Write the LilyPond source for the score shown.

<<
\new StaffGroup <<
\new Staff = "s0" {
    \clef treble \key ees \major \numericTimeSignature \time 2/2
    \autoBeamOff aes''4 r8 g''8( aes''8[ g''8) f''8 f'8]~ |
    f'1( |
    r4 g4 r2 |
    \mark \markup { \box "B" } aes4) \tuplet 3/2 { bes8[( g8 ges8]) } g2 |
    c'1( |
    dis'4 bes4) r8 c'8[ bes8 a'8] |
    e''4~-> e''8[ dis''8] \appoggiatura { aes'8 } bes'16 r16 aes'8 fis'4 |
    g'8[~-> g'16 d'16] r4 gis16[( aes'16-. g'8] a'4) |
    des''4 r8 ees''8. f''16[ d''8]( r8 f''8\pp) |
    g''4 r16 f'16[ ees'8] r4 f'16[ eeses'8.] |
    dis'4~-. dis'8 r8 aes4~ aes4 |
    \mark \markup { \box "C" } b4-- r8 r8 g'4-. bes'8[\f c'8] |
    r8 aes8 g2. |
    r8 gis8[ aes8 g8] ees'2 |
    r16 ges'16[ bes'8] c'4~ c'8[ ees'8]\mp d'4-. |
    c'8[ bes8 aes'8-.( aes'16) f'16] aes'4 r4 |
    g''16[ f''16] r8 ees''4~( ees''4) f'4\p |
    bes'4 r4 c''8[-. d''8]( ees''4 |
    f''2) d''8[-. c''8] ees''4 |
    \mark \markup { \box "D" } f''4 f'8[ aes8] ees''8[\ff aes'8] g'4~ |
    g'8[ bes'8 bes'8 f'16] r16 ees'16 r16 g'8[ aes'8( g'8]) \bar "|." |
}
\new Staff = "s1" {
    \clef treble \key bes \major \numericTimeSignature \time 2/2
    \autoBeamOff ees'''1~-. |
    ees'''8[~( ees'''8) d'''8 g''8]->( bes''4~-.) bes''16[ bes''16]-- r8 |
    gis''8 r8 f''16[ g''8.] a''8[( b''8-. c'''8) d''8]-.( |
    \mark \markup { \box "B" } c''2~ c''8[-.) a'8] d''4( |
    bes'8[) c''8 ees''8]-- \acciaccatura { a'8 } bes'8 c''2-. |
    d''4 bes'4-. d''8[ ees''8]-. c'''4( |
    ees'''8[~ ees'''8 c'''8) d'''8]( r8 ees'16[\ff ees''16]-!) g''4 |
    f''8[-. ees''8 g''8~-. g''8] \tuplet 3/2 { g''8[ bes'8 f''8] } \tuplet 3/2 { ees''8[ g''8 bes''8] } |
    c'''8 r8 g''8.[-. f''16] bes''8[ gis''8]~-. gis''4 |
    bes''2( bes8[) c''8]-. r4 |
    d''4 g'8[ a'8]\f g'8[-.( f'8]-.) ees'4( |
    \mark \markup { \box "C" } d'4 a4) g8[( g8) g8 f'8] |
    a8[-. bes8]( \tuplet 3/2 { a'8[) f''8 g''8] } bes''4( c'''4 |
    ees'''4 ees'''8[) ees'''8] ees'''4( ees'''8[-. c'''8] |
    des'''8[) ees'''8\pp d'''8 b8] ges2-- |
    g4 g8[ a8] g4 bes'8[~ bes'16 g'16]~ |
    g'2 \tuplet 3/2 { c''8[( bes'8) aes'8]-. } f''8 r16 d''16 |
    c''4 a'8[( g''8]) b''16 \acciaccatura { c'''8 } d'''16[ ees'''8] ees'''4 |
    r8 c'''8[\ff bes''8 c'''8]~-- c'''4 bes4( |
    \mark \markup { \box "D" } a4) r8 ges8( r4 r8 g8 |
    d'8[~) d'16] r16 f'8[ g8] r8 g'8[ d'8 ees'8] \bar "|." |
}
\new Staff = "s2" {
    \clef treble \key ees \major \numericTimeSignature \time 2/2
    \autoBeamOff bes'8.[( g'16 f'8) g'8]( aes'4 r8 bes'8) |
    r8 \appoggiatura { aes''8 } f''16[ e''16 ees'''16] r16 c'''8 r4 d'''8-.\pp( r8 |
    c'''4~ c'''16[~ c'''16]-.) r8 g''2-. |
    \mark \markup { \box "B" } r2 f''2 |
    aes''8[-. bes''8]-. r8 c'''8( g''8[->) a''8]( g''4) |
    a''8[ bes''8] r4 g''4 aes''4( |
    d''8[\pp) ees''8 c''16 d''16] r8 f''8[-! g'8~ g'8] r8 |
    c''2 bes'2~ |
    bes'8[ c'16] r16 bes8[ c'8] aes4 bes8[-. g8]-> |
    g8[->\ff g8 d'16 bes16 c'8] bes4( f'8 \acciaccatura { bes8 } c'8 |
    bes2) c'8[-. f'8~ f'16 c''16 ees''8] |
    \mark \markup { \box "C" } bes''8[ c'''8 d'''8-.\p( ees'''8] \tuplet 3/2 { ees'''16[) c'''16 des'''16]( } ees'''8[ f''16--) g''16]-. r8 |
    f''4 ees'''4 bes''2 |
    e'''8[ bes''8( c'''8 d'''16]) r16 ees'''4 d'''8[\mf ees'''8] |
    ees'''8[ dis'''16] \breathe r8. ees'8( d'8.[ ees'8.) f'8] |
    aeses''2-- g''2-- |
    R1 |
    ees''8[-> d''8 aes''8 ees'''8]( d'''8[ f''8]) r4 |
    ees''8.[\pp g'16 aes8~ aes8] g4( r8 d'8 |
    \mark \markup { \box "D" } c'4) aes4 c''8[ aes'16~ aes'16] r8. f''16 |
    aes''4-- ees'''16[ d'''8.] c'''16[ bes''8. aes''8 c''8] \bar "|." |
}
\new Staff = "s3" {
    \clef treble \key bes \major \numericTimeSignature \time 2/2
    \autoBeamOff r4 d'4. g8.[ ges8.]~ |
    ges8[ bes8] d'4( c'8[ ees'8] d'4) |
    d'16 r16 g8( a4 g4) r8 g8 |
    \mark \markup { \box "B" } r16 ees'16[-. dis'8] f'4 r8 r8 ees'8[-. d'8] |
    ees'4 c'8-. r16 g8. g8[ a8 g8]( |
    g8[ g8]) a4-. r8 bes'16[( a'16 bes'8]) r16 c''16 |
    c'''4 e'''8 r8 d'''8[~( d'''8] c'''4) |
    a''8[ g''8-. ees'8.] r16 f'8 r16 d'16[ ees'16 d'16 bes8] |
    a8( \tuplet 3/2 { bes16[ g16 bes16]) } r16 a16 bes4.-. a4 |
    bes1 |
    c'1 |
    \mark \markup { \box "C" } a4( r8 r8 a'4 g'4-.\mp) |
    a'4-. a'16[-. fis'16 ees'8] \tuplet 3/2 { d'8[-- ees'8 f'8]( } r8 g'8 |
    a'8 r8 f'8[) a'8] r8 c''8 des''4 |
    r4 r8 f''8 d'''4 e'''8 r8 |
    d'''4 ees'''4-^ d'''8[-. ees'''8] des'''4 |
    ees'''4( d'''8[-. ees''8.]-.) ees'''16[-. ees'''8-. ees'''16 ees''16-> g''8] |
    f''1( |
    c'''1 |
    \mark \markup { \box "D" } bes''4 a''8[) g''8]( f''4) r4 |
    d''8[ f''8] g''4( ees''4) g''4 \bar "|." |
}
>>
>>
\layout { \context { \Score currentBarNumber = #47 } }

────────────────────

Which lines in the entries above contain the string "autoBeamOff"? Collect each of those lines in full.

FULL ANSWER:
    \autoBeamOff aes''4 r8 g''8( aes''8[ g''8) f''8 f'8]~ |
    \autoBeamOff ees'''1~-. |
    \autoBeamOff bes'8.[( g'16 f'8) g'8]( aes'4 r8 bes'8) |
    \autoBeamOff r4 d'4. g8.[ ges8.]~ |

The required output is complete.